#### SOURCE DATA:

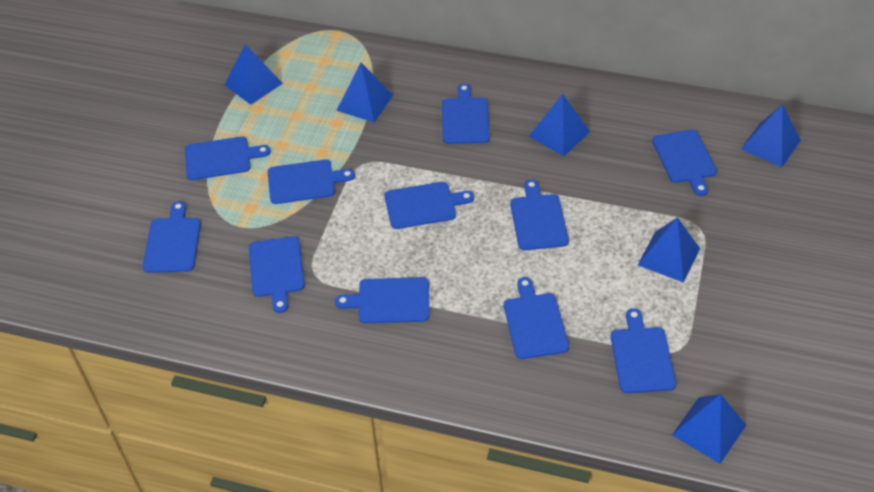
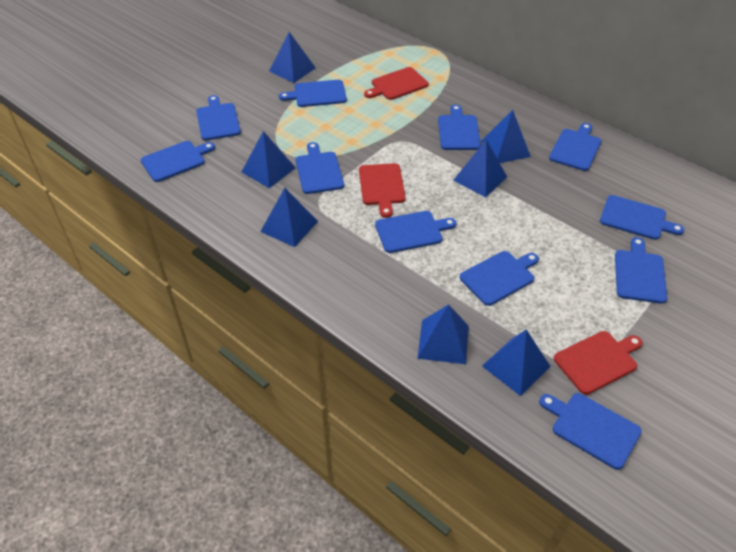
blue pyramid: 6 -> 7
red cutting board: 0 -> 3

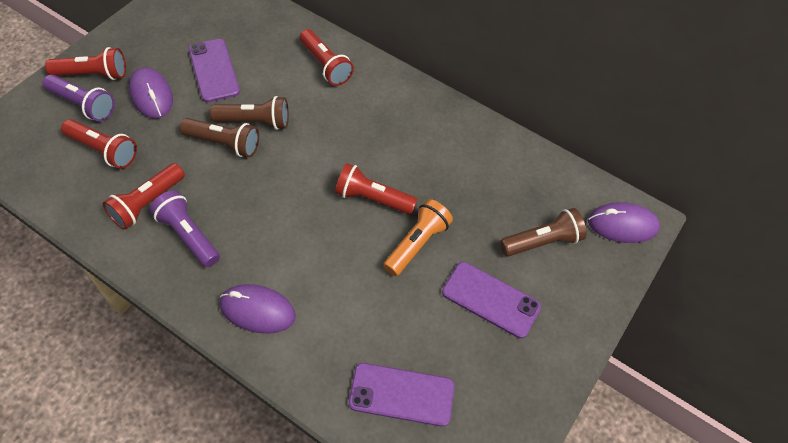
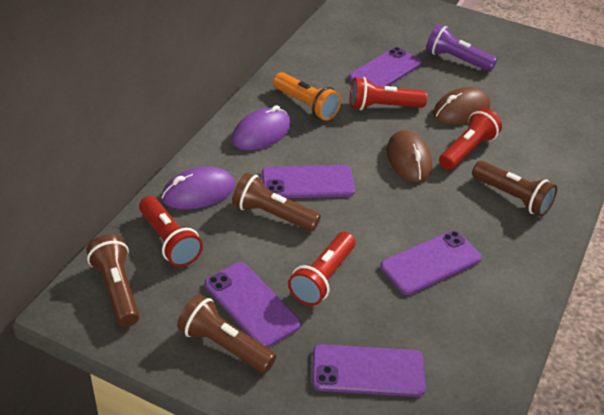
brown flashlight: 3 -> 4
brown mouse: 0 -> 2
purple flashlight: 2 -> 1
purple mouse: 3 -> 2
purple phone: 3 -> 5
red flashlight: 5 -> 4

#### ACTION ITEM:
Reproduce every line above exactly, pictures excluded.

#### THE ANSWER:
blue pyramid: 6 -> 7
red cutting board: 0 -> 3

brown flashlight: 3 -> 4
brown mouse: 0 -> 2
purple flashlight: 2 -> 1
purple mouse: 3 -> 2
purple phone: 3 -> 5
red flashlight: 5 -> 4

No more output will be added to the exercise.